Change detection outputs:

================================

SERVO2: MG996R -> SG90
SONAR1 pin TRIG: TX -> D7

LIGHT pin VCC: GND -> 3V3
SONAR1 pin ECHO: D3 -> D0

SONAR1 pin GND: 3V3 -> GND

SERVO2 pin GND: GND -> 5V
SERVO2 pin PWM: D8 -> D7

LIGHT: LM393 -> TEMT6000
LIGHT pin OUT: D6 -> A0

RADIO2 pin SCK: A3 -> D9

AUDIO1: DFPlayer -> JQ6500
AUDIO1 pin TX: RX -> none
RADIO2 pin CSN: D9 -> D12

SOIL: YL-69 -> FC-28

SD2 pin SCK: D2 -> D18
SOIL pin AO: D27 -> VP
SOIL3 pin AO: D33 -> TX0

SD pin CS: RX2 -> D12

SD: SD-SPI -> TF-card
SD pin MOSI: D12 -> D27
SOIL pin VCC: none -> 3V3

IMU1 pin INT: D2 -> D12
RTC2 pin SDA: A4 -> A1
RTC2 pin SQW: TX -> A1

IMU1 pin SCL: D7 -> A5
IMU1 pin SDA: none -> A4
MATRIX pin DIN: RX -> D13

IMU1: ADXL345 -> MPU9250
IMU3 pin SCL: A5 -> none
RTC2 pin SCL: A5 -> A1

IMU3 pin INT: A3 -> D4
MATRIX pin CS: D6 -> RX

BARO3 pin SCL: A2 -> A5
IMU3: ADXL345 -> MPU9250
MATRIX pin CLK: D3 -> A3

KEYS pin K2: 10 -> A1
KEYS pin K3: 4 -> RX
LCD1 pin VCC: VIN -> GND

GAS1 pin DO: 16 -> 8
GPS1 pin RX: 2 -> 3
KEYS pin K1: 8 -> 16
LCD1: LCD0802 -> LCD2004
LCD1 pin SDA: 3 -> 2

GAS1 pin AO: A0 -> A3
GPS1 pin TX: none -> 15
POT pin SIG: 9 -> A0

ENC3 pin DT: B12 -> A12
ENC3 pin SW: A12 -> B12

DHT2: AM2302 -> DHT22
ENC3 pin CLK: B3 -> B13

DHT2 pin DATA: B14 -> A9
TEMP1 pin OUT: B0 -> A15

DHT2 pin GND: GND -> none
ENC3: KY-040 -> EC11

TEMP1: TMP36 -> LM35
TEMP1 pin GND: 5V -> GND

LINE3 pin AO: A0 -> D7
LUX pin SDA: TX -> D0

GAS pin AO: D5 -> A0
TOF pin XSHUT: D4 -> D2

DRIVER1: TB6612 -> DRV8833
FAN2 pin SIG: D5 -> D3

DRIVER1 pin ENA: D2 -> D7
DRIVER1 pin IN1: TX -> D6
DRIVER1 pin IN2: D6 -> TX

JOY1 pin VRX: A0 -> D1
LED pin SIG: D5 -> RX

================================

YOUR TASK:
Reproduce each record exactly, leaving nothing out.

RESPONSE FOR THIS EXERCISE:
SERVO2: MG996R -> SG90
SONAR1 pin TRIG: TX -> D7

LIGHT pin VCC: GND -> 3V3
SONAR1 pin ECHO: D3 -> D0

SONAR1 pin GND: 3V3 -> GND

SERVO2 pin GND: GND -> 5V
SERVO2 pin PWM: D8 -> D7

LIGHT: LM393 -> TEMT6000
LIGHT pin OUT: D6 -> A0

RADIO2 pin SCK: A3 -> D9

AUDIO1: DFPlayer -> JQ6500
AUDIO1 pin TX: RX -> none
RADIO2 pin CSN: D9 -> D12

SOIL: YL-69 -> FC-28

SD2 pin SCK: D2 -> D18
SOIL pin AO: D27 -> VP
SOIL3 pin AO: D33 -> TX0

SD pin CS: RX2 -> D12

SD: SD-SPI -> TF-card
SD pin MOSI: D12 -> D27
SOIL pin VCC: none -> 3V3

IMU1 pin INT: D2 -> D12
RTC2 pin SDA: A4 -> A1
RTC2 pin SQW: TX -> A1

IMU1 pin SCL: D7 -> A5
IMU1 pin SDA: none -> A4
MATRIX pin DIN: RX -> D13

IMU1: ADXL345 -> MPU9250
IMU3 pin SCL: A5 -> none
RTC2 pin SCL: A5 -> A1

IMU3 pin INT: A3 -> D4
MATRIX pin CS: D6 -> RX

BARO3 pin SCL: A2 -> A5
IMU3: ADXL345 -> MPU9250
MATRIX pin CLK: D3 -> A3

KEYS pin K2: 10 -> A1
KEYS pin K3: 4 -> RX
LCD1 pin VCC: VIN -> GND

GAS1 pin DO: 16 -> 8
GPS1 pin RX: 2 -> 3
KEYS pin K1: 8 -> 16
LCD1: LCD0802 -> LCD2004
LCD1 pin SDA: 3 -> 2

GAS1 pin AO: A0 -> A3
GPS1 pin TX: none -> 15
POT pin SIG: 9 -> A0

ENC3 pin DT: B12 -> A12
ENC3 pin SW: A12 -> B12

DHT2: AM2302 -> DHT22
ENC3 pin CLK: B3 -> B13

DHT2 pin DATA: B14 -> A9
TEMP1 pin OUT: B0 -> A15

DHT2 pin GND: GND -> none
ENC3: KY-040 -> EC11

TEMP1: TMP36 -> LM35
TEMP1 pin GND: 5V -> GND

LINE3 pin AO: A0 -> D7
LUX pin SDA: TX -> D0

GAS pin AO: D5 -> A0
TOF pin XSHUT: D4 -> D2

DRIVER1: TB6612 -> DRV8833
FAN2 pin SIG: D5 -> D3

DRIVER1 pin ENA: D2 -> D7
DRIVER1 pin IN1: TX -> D6
DRIVER1 pin IN2: D6 -> TX

JOY1 pin VRX: A0 -> D1
LED pin SIG: D5 -> RX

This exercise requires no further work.